Segment Open

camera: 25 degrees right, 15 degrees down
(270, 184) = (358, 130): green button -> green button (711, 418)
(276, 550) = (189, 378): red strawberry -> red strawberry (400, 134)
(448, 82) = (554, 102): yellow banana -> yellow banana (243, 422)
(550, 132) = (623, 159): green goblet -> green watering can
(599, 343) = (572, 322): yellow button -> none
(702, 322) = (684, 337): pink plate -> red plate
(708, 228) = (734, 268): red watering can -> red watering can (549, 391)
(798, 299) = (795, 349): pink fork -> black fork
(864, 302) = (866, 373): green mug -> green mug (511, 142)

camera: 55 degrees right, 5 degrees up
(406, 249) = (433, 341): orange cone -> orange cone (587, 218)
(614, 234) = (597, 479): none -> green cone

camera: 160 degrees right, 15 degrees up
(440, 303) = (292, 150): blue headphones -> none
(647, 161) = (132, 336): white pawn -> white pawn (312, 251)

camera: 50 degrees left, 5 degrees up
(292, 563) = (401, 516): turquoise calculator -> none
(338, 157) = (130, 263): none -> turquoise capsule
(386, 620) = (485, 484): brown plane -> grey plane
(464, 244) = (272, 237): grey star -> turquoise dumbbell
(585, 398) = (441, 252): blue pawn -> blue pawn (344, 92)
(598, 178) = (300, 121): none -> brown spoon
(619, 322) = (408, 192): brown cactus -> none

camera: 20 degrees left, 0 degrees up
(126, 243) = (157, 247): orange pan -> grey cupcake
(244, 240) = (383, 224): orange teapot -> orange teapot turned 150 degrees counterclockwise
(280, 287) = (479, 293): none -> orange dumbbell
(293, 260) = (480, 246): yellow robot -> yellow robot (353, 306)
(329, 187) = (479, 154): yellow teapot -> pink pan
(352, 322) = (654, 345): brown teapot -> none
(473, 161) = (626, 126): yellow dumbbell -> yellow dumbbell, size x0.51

Segment Closed

**What you have to do**
Each line from the one that contains "(270, 184) = (358, 130): green" through the end of the material above should be returned exactly, and nothing else.

**Output for this exercise**
(270, 184) = (358, 130): green button -> green button (711, 418)
(276, 550) = (189, 378): red strawberry -> red strawberry (400, 134)
(448, 82) = (554, 102): yellow banana -> yellow banana (243, 422)
(550, 132) = (623, 159): green goblet -> green watering can
(599, 343) = (572, 322): yellow button -> none
(702, 322) = (684, 337): pink plate -> red plate
(708, 228) = (734, 268): red watering can -> red watering can (549, 391)
(798, 299) = (795, 349): pink fork -> black fork
(864, 302) = (866, 373): green mug -> green mug (511, 142)

camera: 55 degrees right, 5 degrees up
(406, 249) = (433, 341): orange cone -> orange cone (587, 218)
(614, 234) = (597, 479): none -> green cone

camera: 160 degrees right, 15 degrees up
(440, 303) = (292, 150): blue headphones -> none
(647, 161) = (132, 336): white pawn -> white pawn (312, 251)

camera: 50 degrees left, 5 degrees up
(292, 563) = (401, 516): turquoise calculator -> none
(338, 157) = (130, 263): none -> turquoise capsule
(386, 620) = (485, 484): brown plane -> grey plane
(464, 244) = (272, 237): grey star -> turquoise dumbbell
(585, 398) = (441, 252): blue pawn -> blue pawn (344, 92)
(598, 178) = (300, 121): none -> brown spoon
(619, 322) = (408, 192): brown cactus -> none

camera: 20 degrees left, 0 degrees up
(126, 243) = (157, 247): orange pan -> grey cupcake
(244, 240) = (383, 224): orange teapot -> orange teapot turned 150 degrees counterclockwise
(280, 287) = (479, 293): none -> orange dumbbell
(293, 260) = (480, 246): yellow robot -> yellow robot (353, 306)
(329, 187) = (479, 154): yellow teapot -> pink pan
(352, 322) = (654, 345): brown teapot -> none
(473, 161) = (626, 126): yellow dumbbell -> yellow dumbbell, size x0.51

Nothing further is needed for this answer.